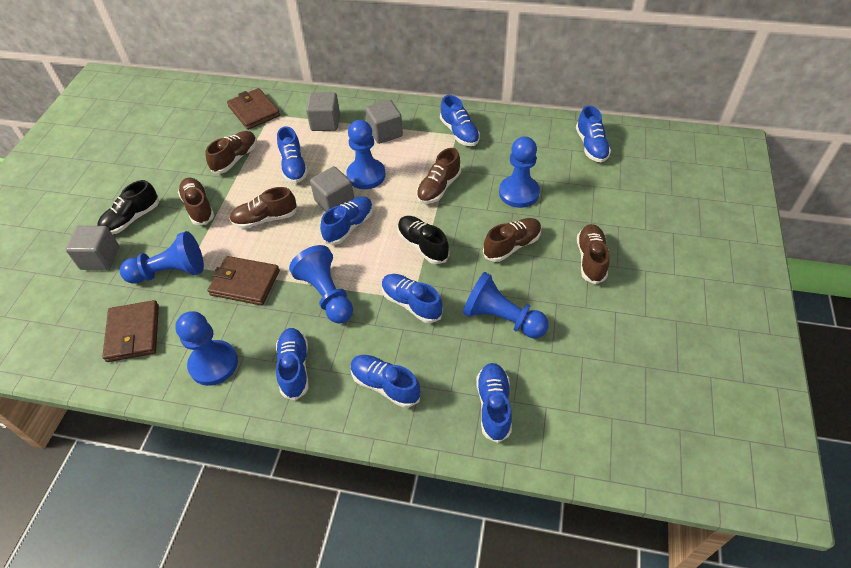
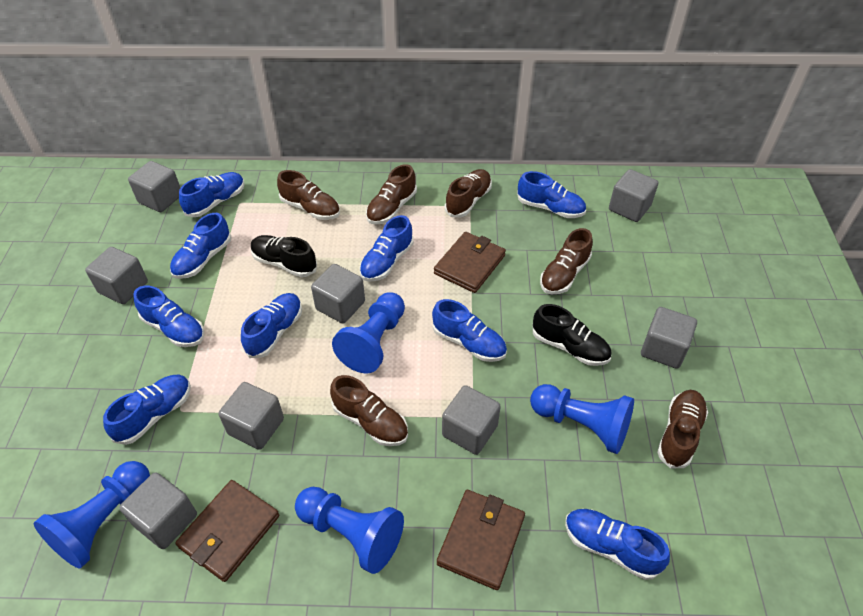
blue pawn: 6 -> 4
blue shoe: 8 -> 9
grey cube: 4 -> 8

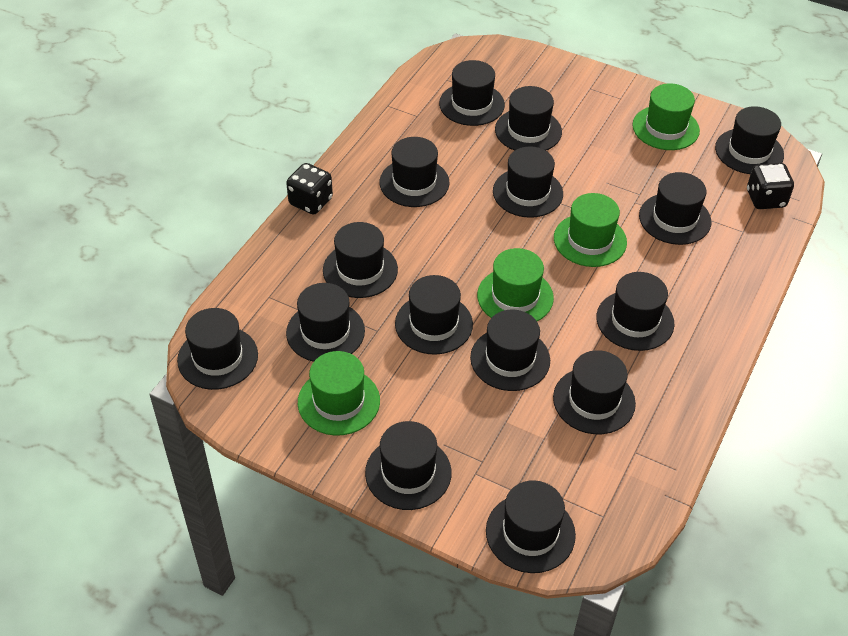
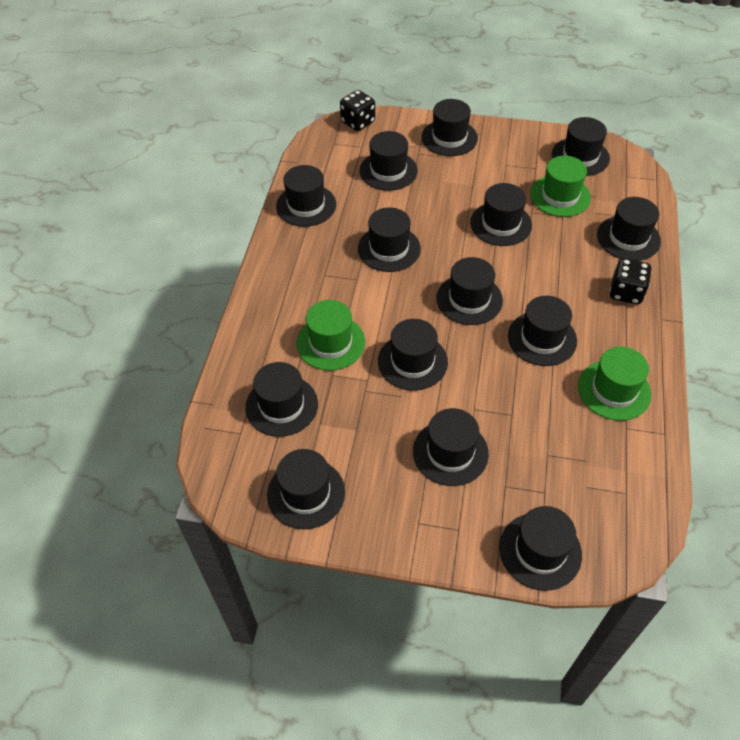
black hat: 15 -> 14
green hat: 4 -> 3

# What the exercise asks
Print out the whole of the material word for word, without pictures.

# Result of this task
blue pawn: 6 -> 4
blue shoe: 8 -> 9
grey cube: 4 -> 8

black hat: 15 -> 14
green hat: 4 -> 3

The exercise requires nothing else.